[[ Task material open ]]

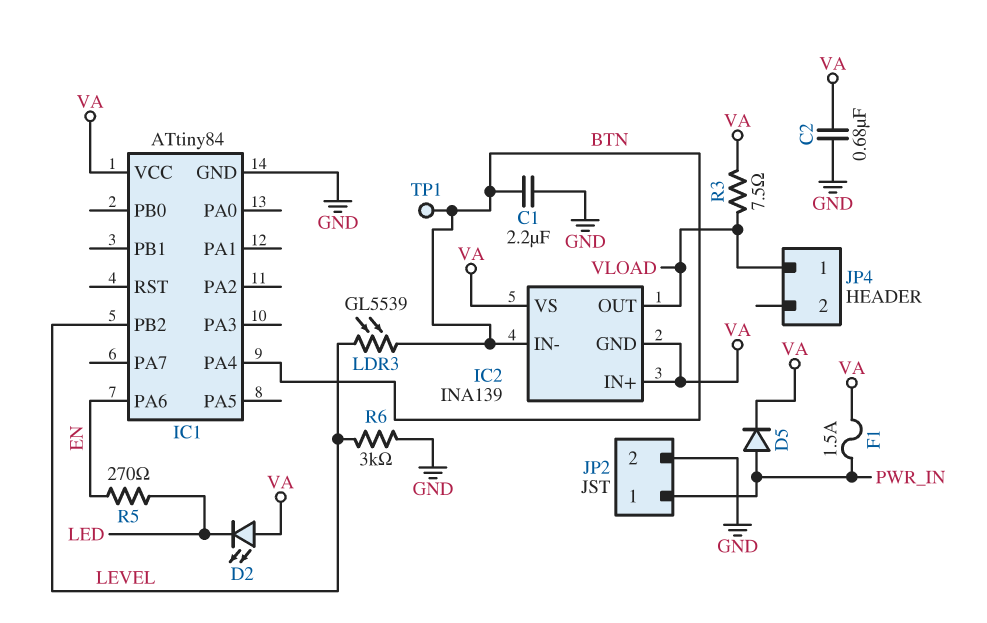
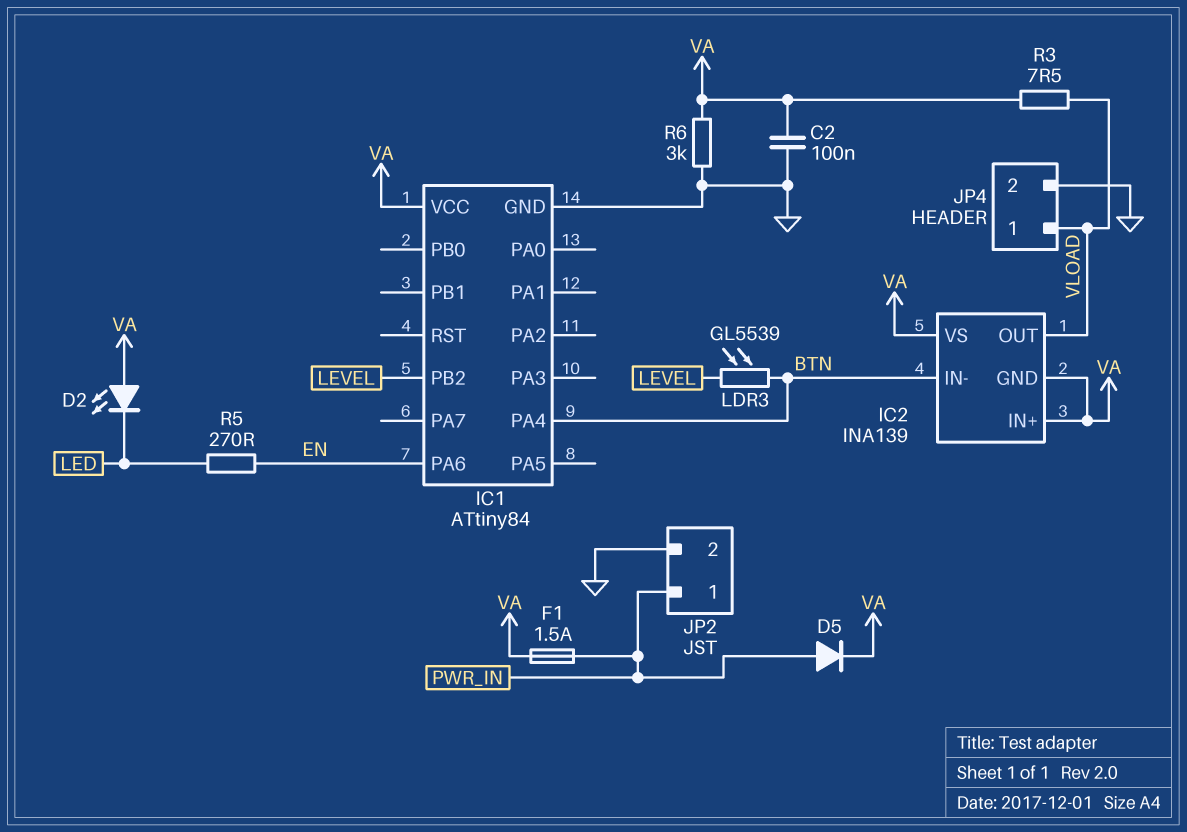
C1: 2.2uF (BTN, GND) -> none
C2: 680nF (GND, VA) -> 100nF (GND, VA)
JP4 pin 2: none -> GND
R6: 3k (GND, LEVEL) -> 3k (GND, VA)
TP1: test point (BTN) -> none

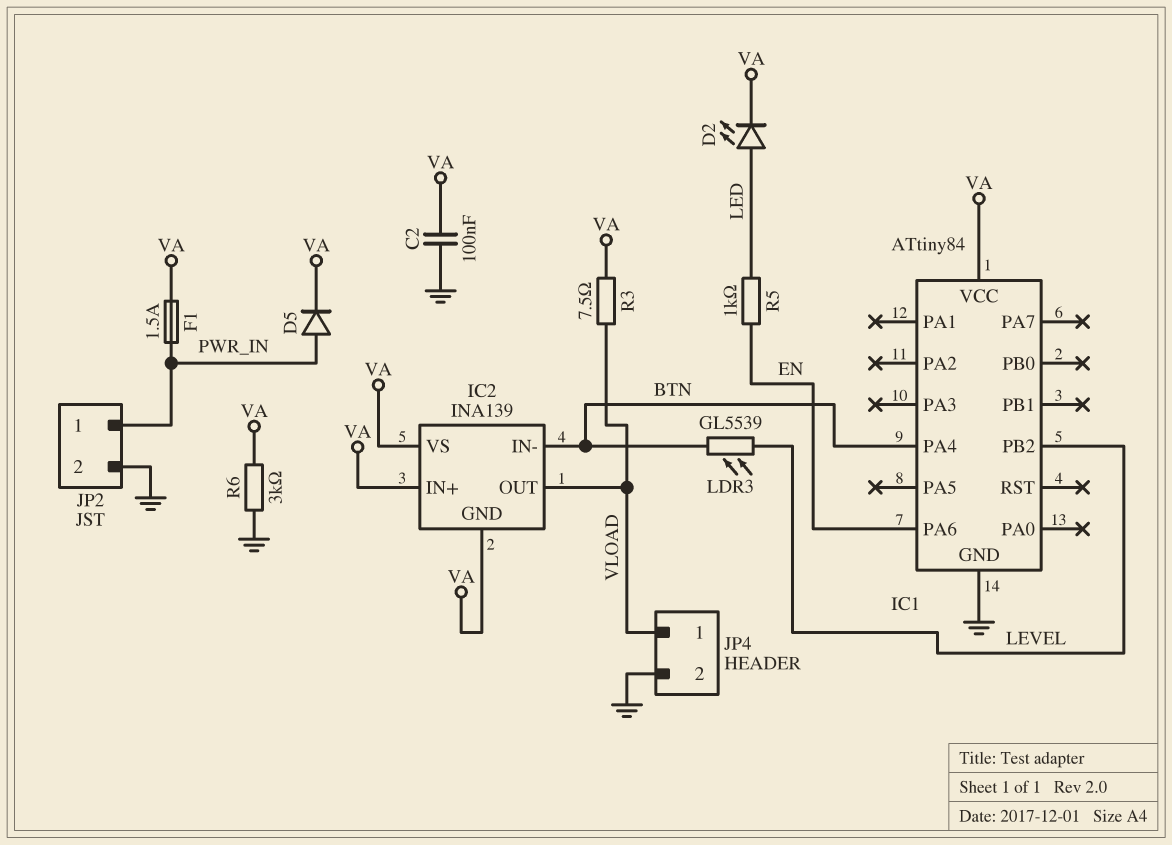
D2: LED (A VA, K LED) -> LED (A LED, K VA)
R5: 270 (EN, LED) -> 1k (EN, LED)

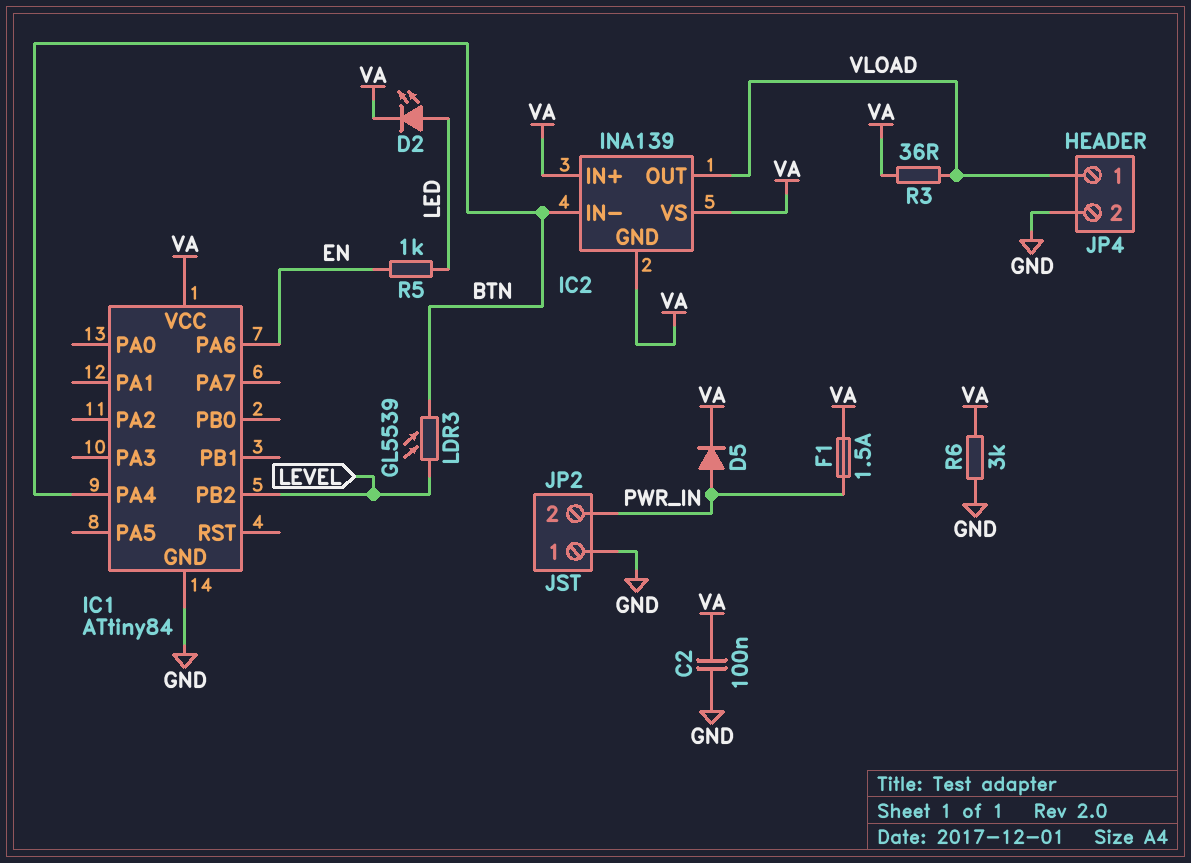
JP2 pin 1: PWR_IN -> GND
JP2 pin 2: GND -> PWR_IN
R3: 7.5 (VA, VLOAD) -> 36 (VA, VLOAD)

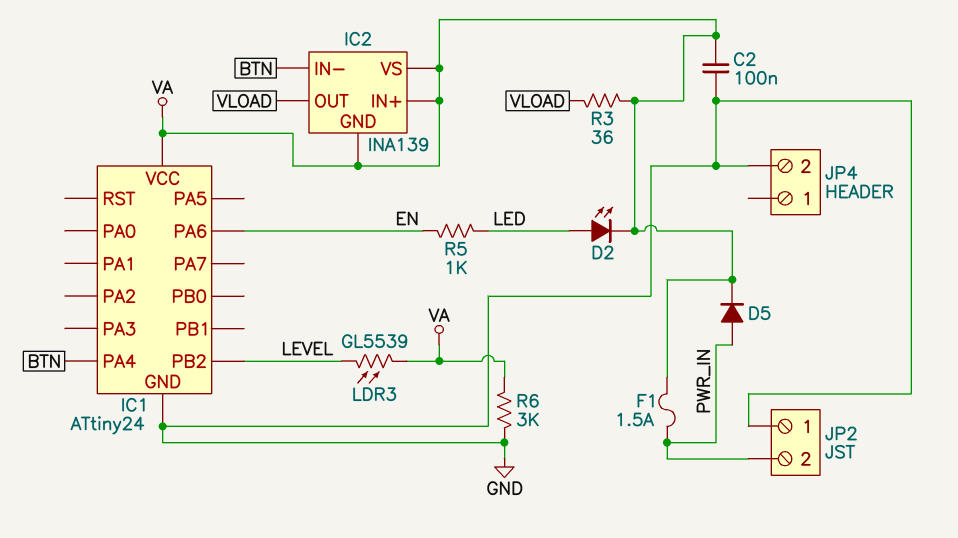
IC1: ATtiny84 -> ATtiny24
JP4 pin 1: VLOAD -> none
LDR3: GL5539 (BTN, LEVEL) -> GL5539 (LEVEL, VA)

[[ Task material closed ]]

» **What this task involves**
What you hand back should match the entries above exactly, except that no picture appears.

» **Written solution**
C1: 2.2uF (BTN, GND) -> none
C2: 680nF (GND, VA) -> 100nF (GND, VA)
JP4 pin 2: none -> GND
R6: 3k (GND, LEVEL) -> 3k (GND, VA)
TP1: test point (BTN) -> none

D2: LED (A VA, K LED) -> LED (A LED, K VA)
R5: 270 (EN, LED) -> 1k (EN, LED)

JP2 pin 1: PWR_IN -> GND
JP2 pin 2: GND -> PWR_IN
R3: 7.5 (VA, VLOAD) -> 36 (VA, VLOAD)

IC1: ATtiny84 -> ATtiny24
JP4 pin 1: VLOAD -> none
LDR3: GL5539 (BTN, LEVEL) -> GL5539 (LEVEL, VA)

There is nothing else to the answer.